— Start RECORDS SHOWN —
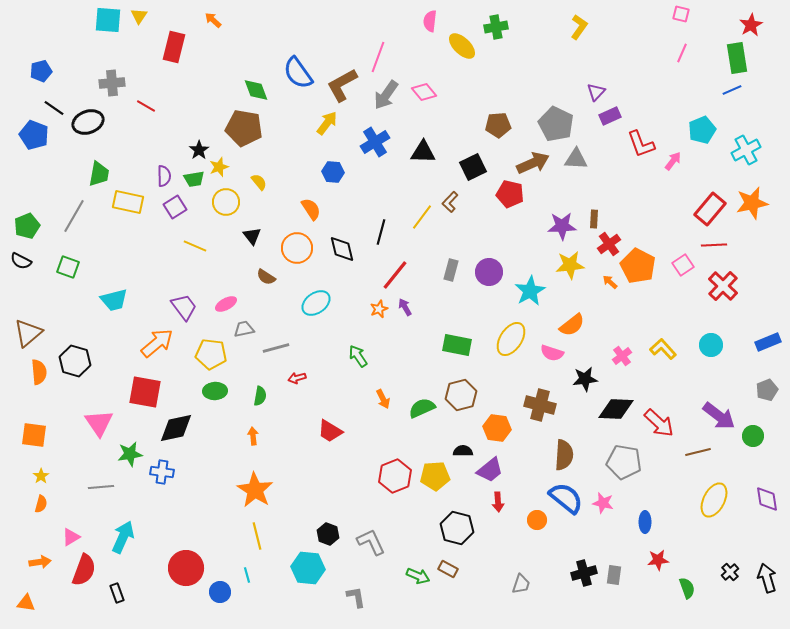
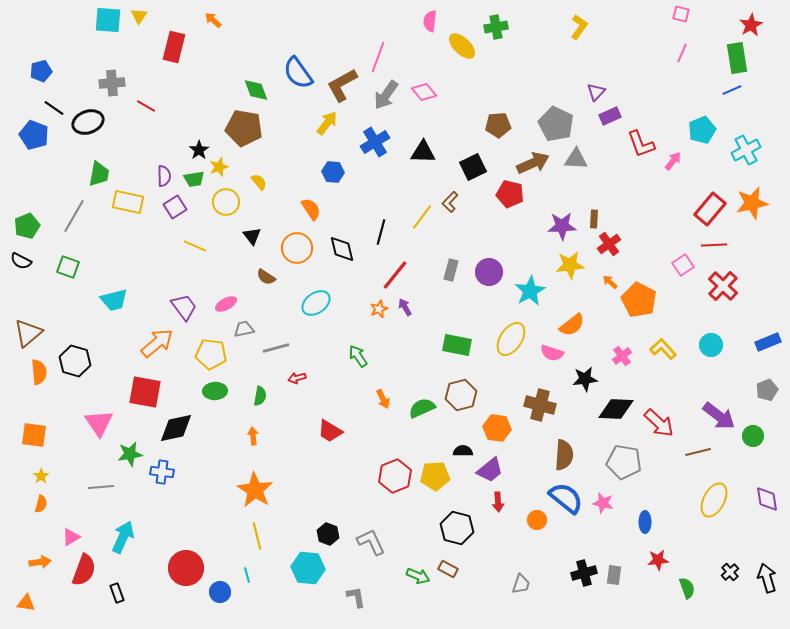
orange pentagon at (638, 266): moved 1 px right, 34 px down
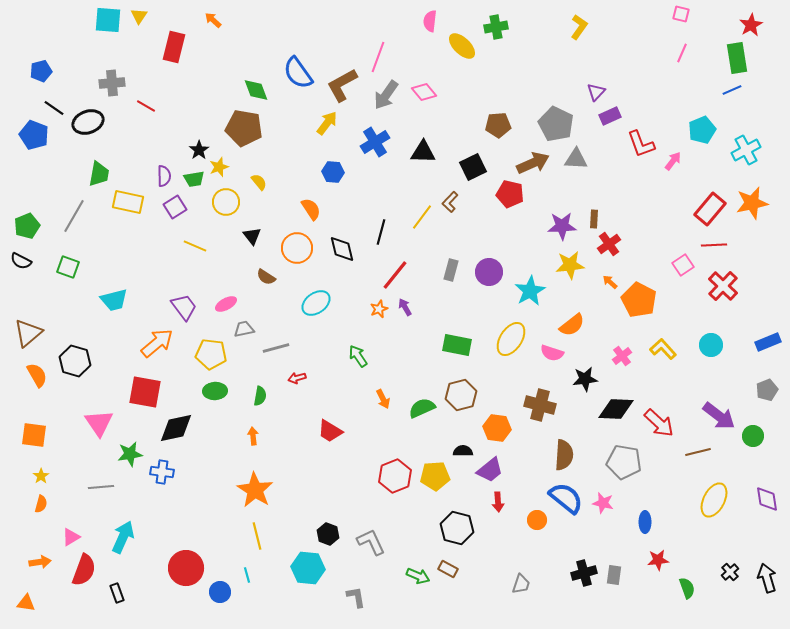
orange semicircle at (39, 372): moved 2 px left, 3 px down; rotated 25 degrees counterclockwise
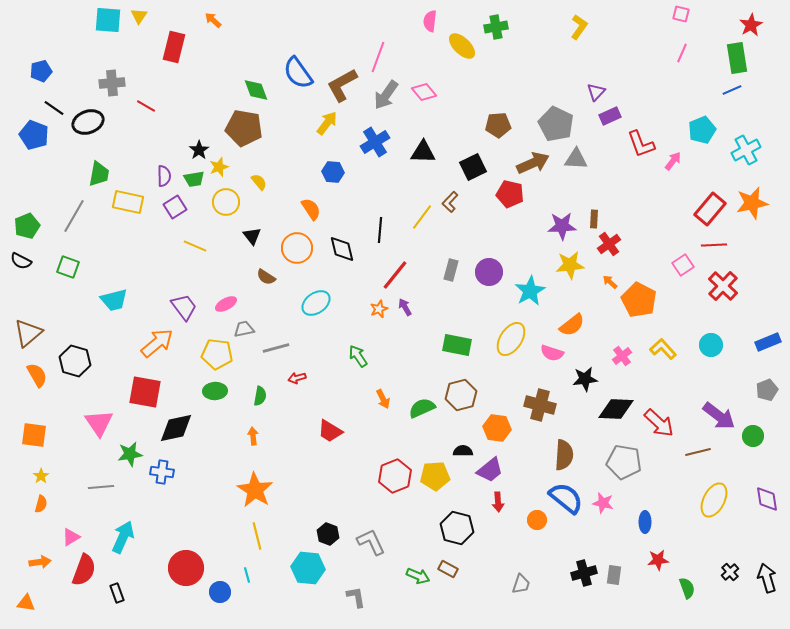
black line at (381, 232): moved 1 px left, 2 px up; rotated 10 degrees counterclockwise
yellow pentagon at (211, 354): moved 6 px right
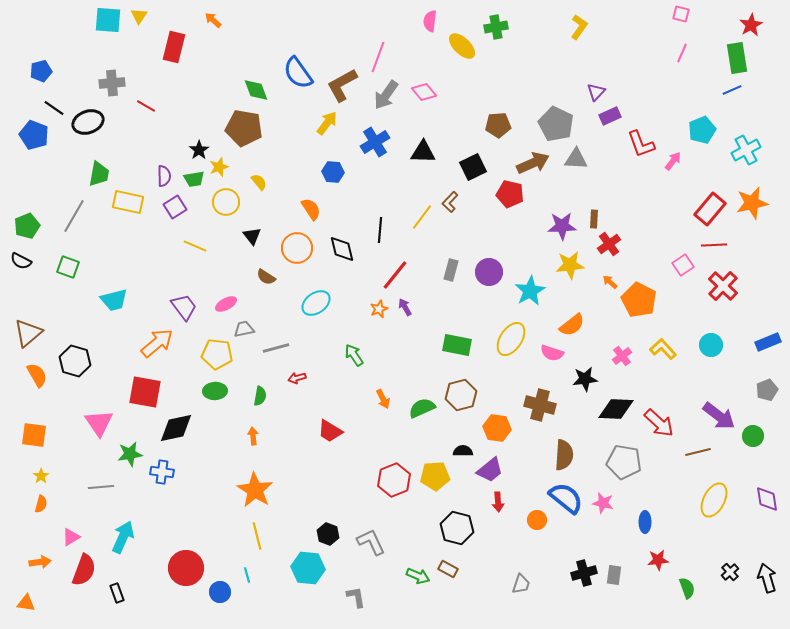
green arrow at (358, 356): moved 4 px left, 1 px up
red hexagon at (395, 476): moved 1 px left, 4 px down
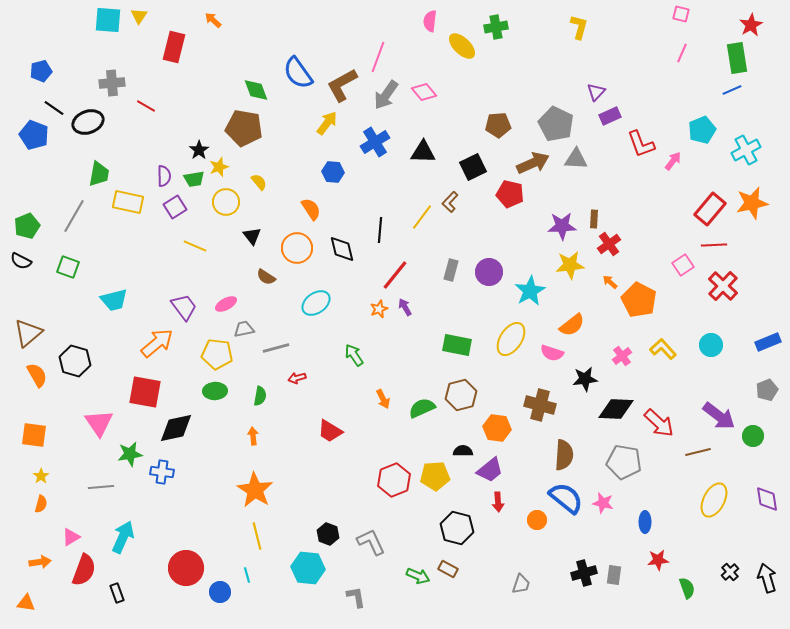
yellow L-shape at (579, 27): rotated 20 degrees counterclockwise
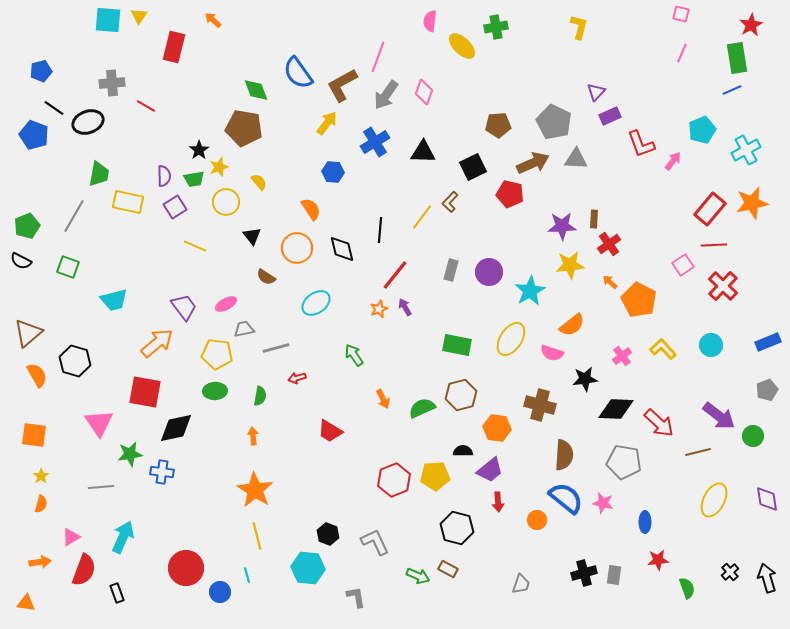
pink diamond at (424, 92): rotated 60 degrees clockwise
gray pentagon at (556, 124): moved 2 px left, 2 px up
gray L-shape at (371, 542): moved 4 px right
— End RECORDS SHOWN —
Copy every line from the records above word for word, leaving out the pictures.

orange pentagon at (638, 266): moved 1 px right, 34 px down
orange semicircle at (39, 372): moved 2 px left, 3 px down; rotated 25 degrees counterclockwise
black line at (381, 232): moved 1 px left, 2 px up; rotated 10 degrees counterclockwise
yellow pentagon at (211, 354): moved 6 px right
green arrow at (358, 356): moved 4 px left, 1 px up
red hexagon at (395, 476): moved 1 px left, 4 px down
yellow L-shape at (579, 27): rotated 20 degrees counterclockwise
pink diamond at (424, 92): rotated 60 degrees clockwise
gray pentagon at (556, 124): moved 2 px left, 2 px up
gray L-shape at (371, 542): moved 4 px right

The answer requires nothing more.